Requirement: What is needed is an exact transcription of the listing, with the images removed.

________________________

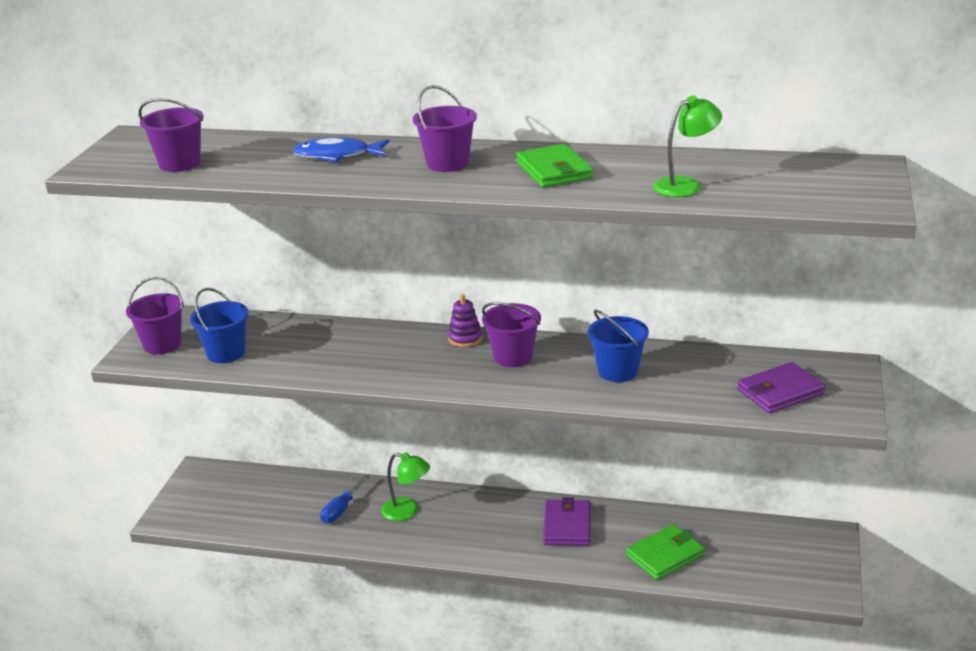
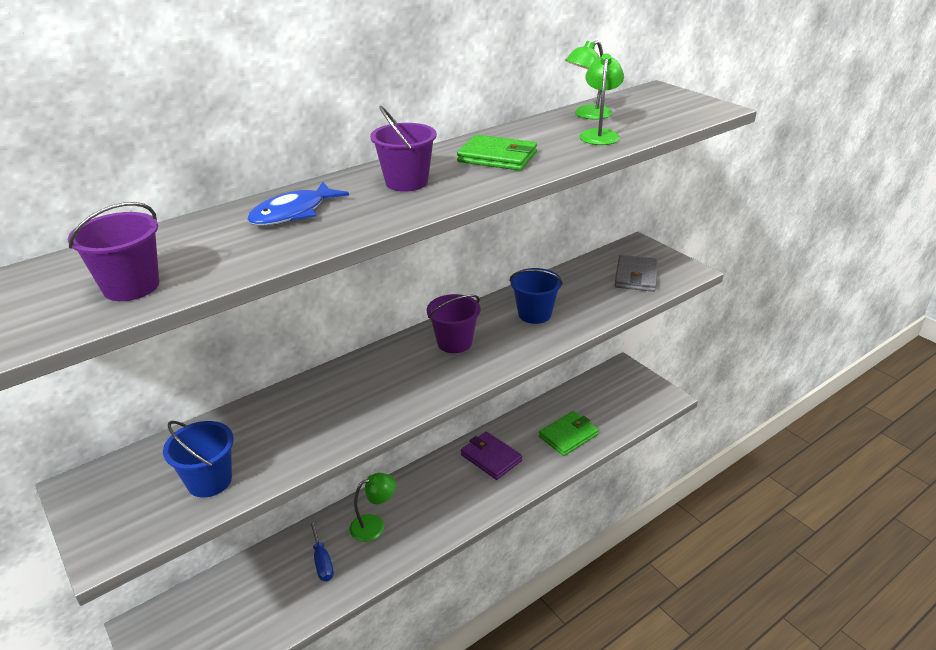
camera: 50 degrees left, 5 degrees up
purple bucket [126,277,184,354] -> none
purple stacking toy [448,294,482,347] -> none
green wallet [626,524,705,580] -> green wallet turned 45 degrees clockwise [539,411,599,456]
purple wallet [737,362,825,413] -> grey wallet [614,255,658,292]
none -> green lamp [565,40,613,120]

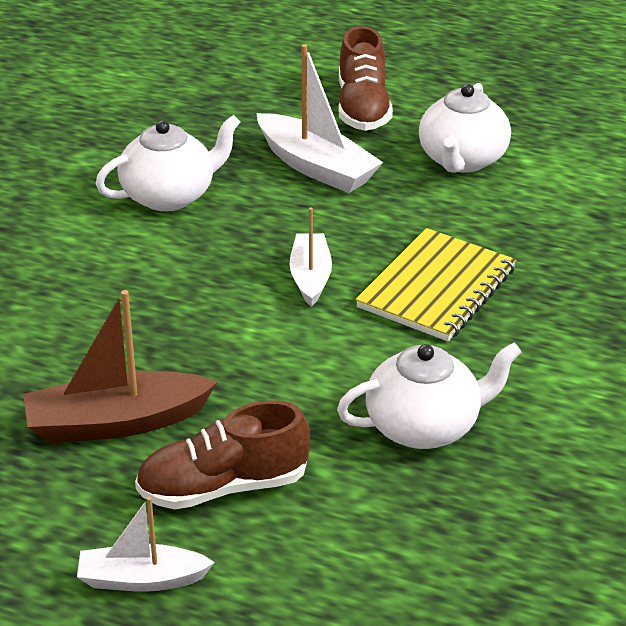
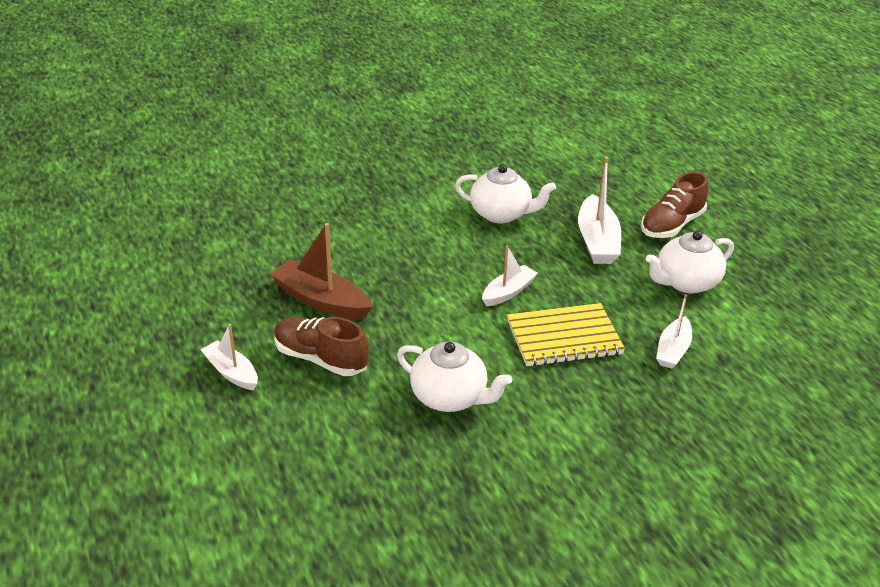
camera: 45 degrees right, 0 degrees up
none -> white boat [656,294,692,369]

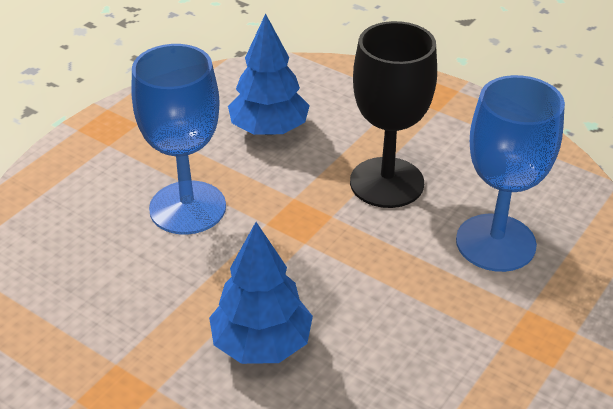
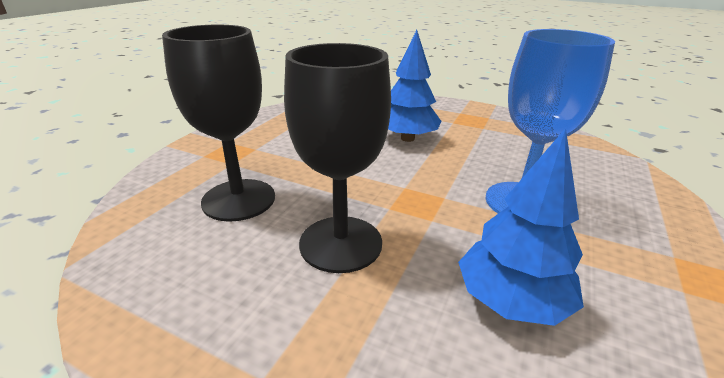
camera: 170 degrees right, 10 degrees down
blue goblet [456,75,565,272] -> black goblet [162,25,275,222]

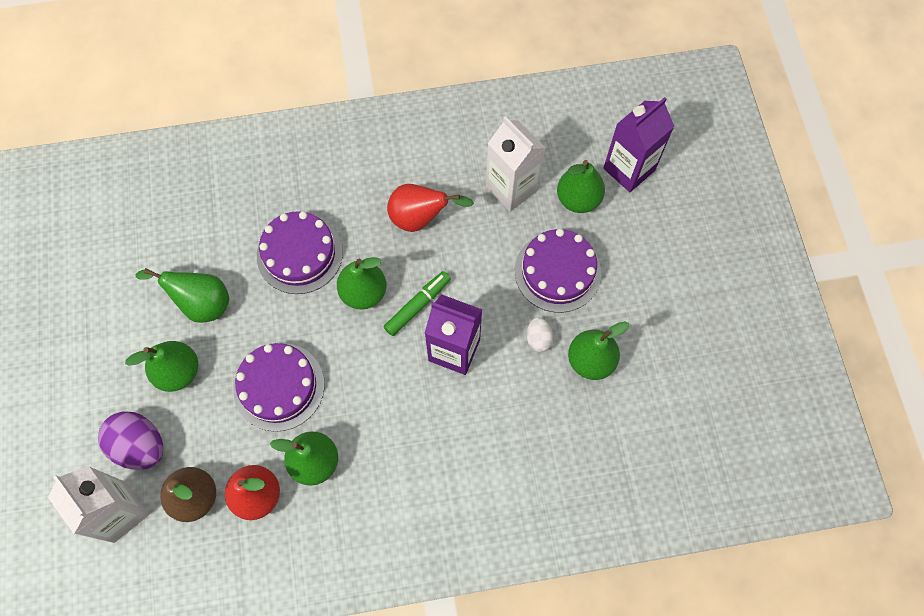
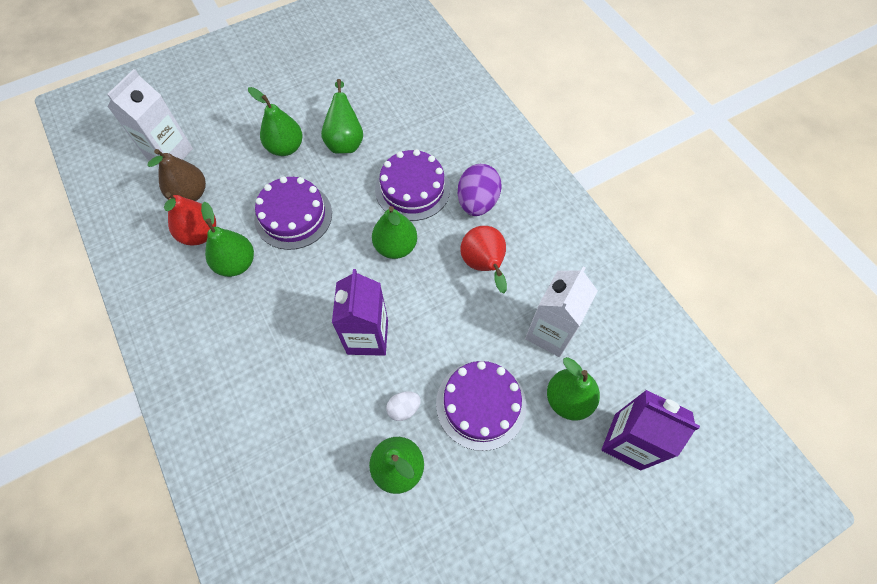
camera: 70 degrees right, 5 degrees down
purple egg [98,411,163,470] -> purple egg moved to [458,164,502,216]
green marker [384,271,451,336] -> none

________________________

Exercise result:
camera: 50 degrees left, 5 degrees up
purple bucket [126,277,184,354] -> none
purple stacking toy [448,294,482,347] -> none
green wallet [626,524,705,580] -> green wallet turned 45 degrees clockwise [539,411,599,456]
purple wallet [737,362,825,413] -> grey wallet [614,255,658,292]
none -> green lamp [565,40,613,120]

camera: 45 degrees right, 0 degrees up
none -> white boat [656,294,692,369]

camera: 170 degrees right, 10 degrees down
blue goblet [456,75,565,272] -> black goblet [162,25,275,222]

camera: 70 degrees right, 5 degrees down
purple egg [98,411,163,470] -> purple egg moved to [458,164,502,216]
green marker [384,271,451,336] -> none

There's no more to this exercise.